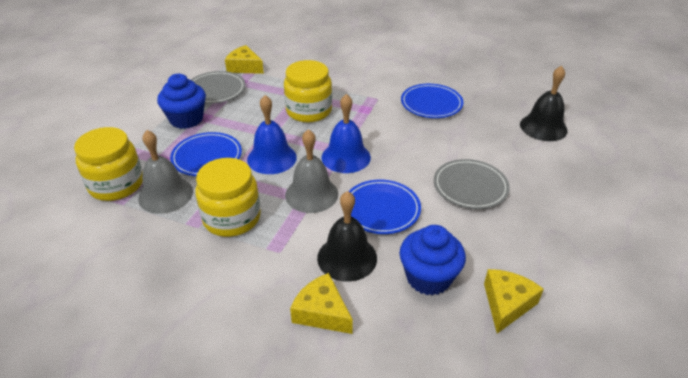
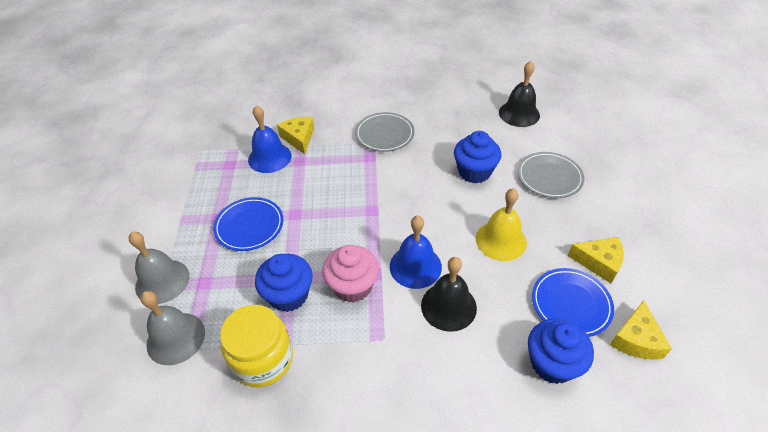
blue cupcake: 2 -> 3
blue plate: 3 -> 2
pink cupcake: 0 -> 1
yellow bell: 0 -> 1
yellow jar: 3 -> 1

**Exercise prompt:**
Where an entry holds a picture, leave the picture out and output the rest exactly.

**Task response:**
blue cupcake: 2 -> 3
blue plate: 3 -> 2
pink cupcake: 0 -> 1
yellow bell: 0 -> 1
yellow jar: 3 -> 1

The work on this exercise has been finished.